START SUPPLIED MATERIAL
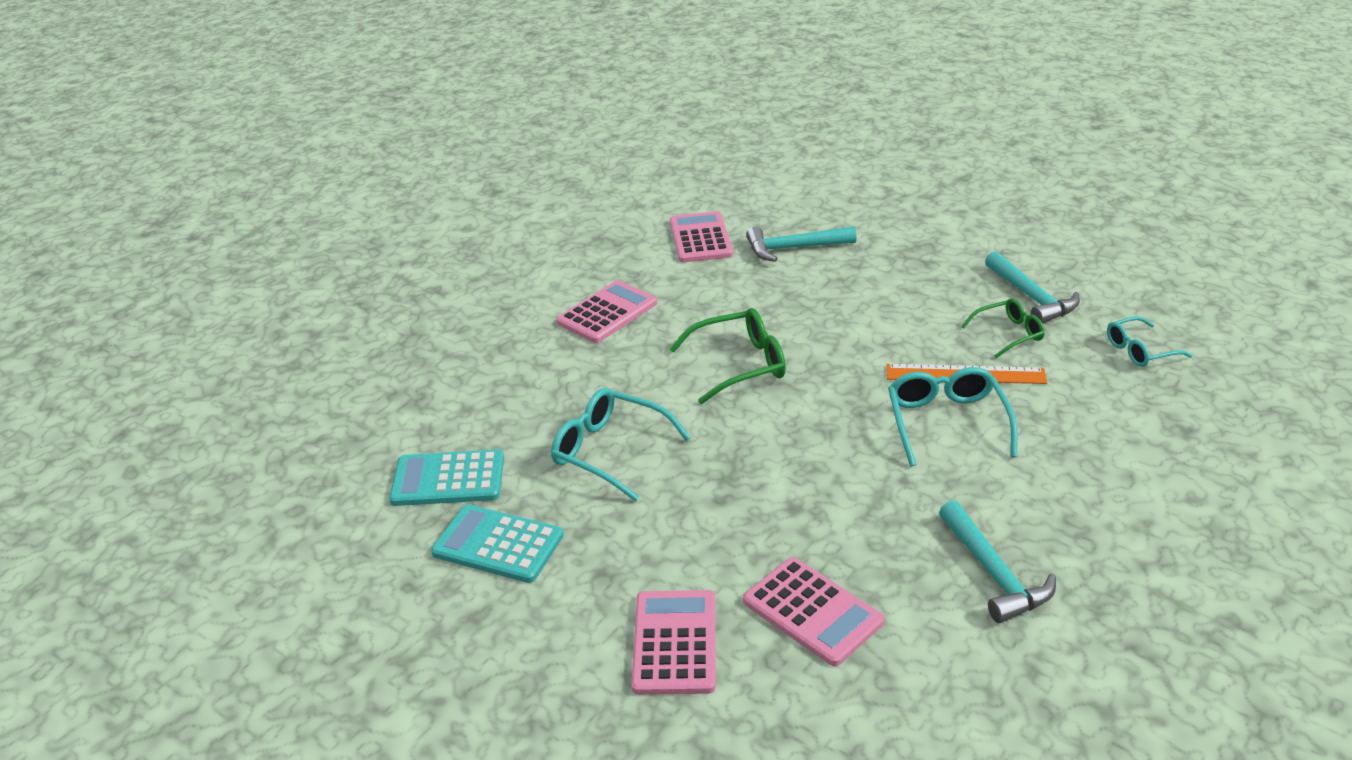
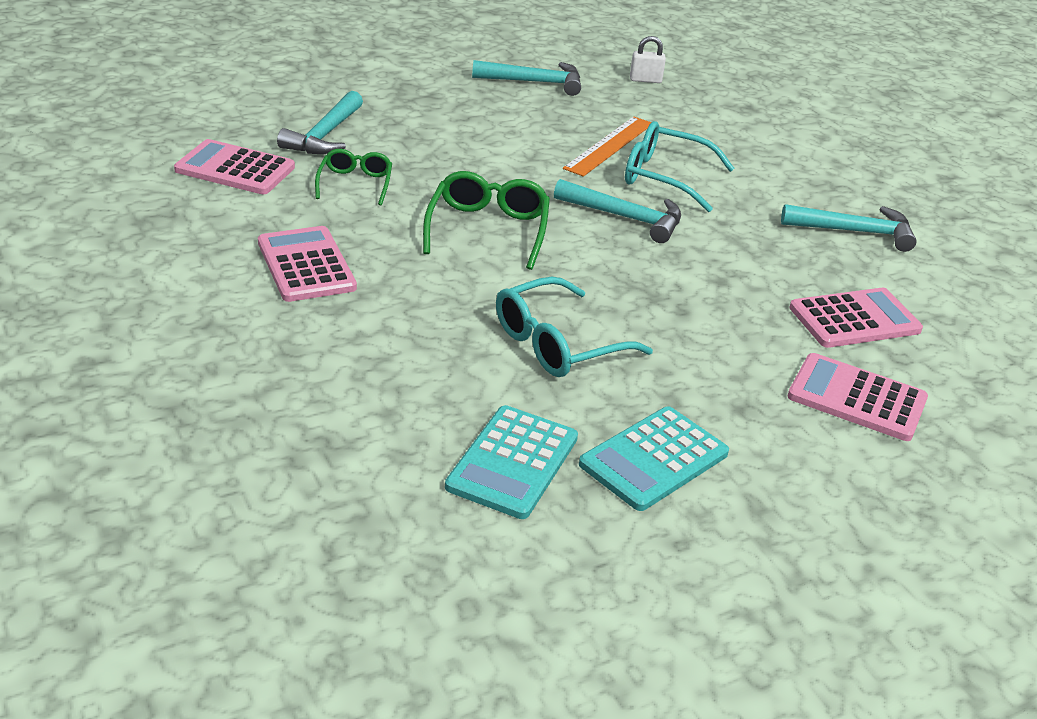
camera: 70 degrees left, 0 degrees up
green glasses [961,298,1045,358] -> green glasses moved to [315,149,392,206]
turquoise glasses [1107,316,1192,367] -> white padlock [630,36,666,83]
none -> turquoise hammer [554,179,681,243]

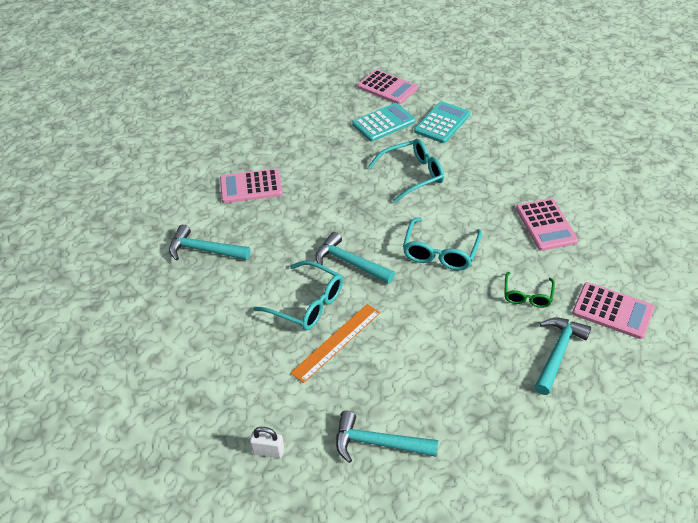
camera: 165 degrees left, 10 degrees up
green glasses [423,171,550,270] -> turquoise glasses [403,218,482,270]
pink calculator [788,353,928,441] -> pink calculator moved to [358,70,418,105]

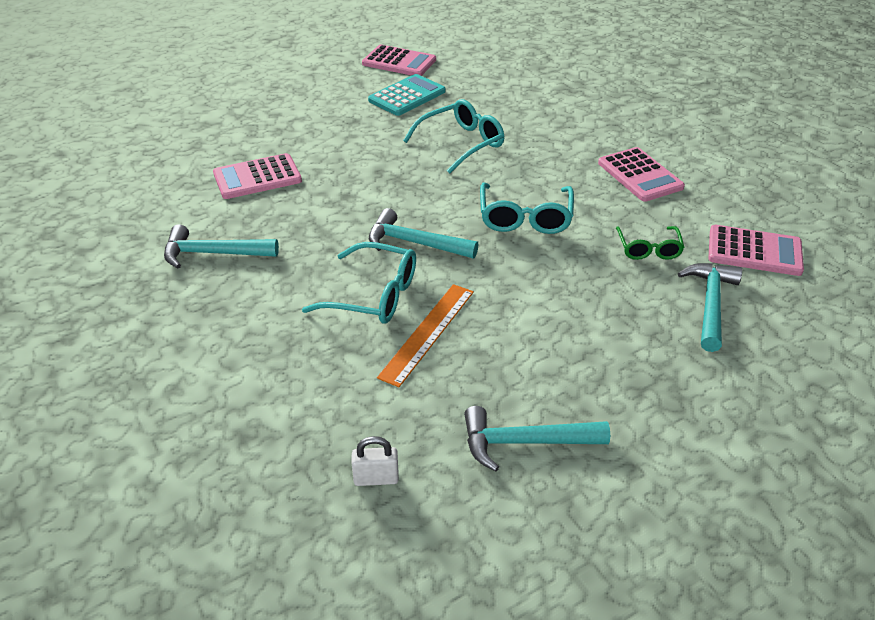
camera: 15 degrees left, 5 degrees down
turquoise calculator [414,101,470,143] -> none

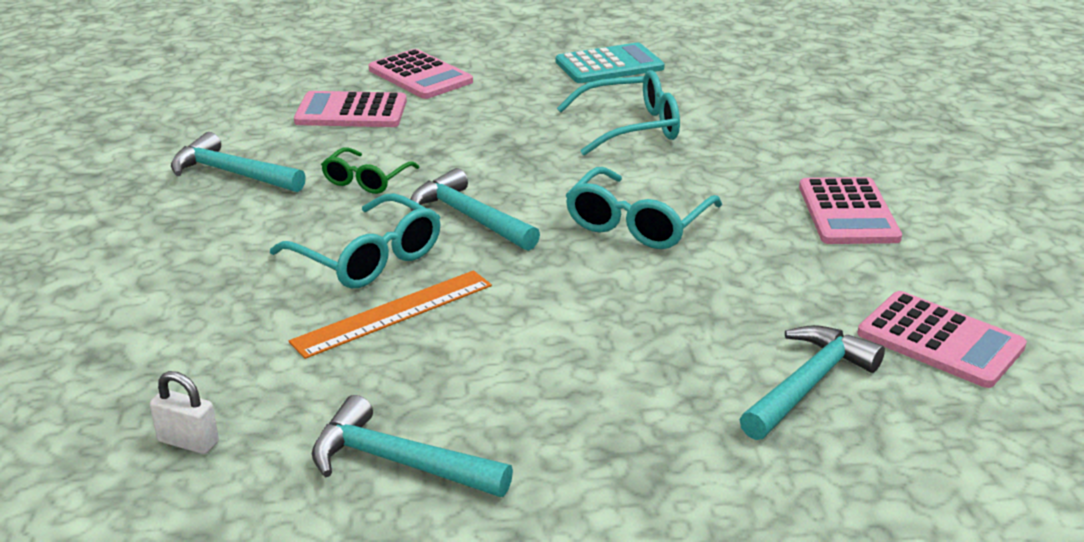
camera: 25 degrees right, 10 degrees down
pink calculator [362,45,436,76] -> pink calculator moved to [369,49,473,99]
green glasses [616,226,684,260] -> green glasses moved to [321,147,420,194]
END SUPPLIED MATERIAL
INSTRUCTIONS FOR THE TASK: What is needed is an exact copy of all the records, minus any pictures.

THE COMPLETED TASK:
camera: 70 degrees left, 0 degrees up
green glasses [961,298,1045,358] -> green glasses moved to [315,149,392,206]
turquoise glasses [1107,316,1192,367] -> white padlock [630,36,666,83]
none -> turquoise hammer [554,179,681,243]

camera: 165 degrees left, 10 degrees up
green glasses [423,171,550,270] -> turquoise glasses [403,218,482,270]
pink calculator [788,353,928,441] -> pink calculator moved to [358,70,418,105]

camera: 15 degrees left, 5 degrees down
turquoise calculator [414,101,470,143] -> none

camera: 25 degrees right, 10 degrees down
pink calculator [362,45,436,76] -> pink calculator moved to [369,49,473,99]
green glasses [616,226,684,260] -> green glasses moved to [321,147,420,194]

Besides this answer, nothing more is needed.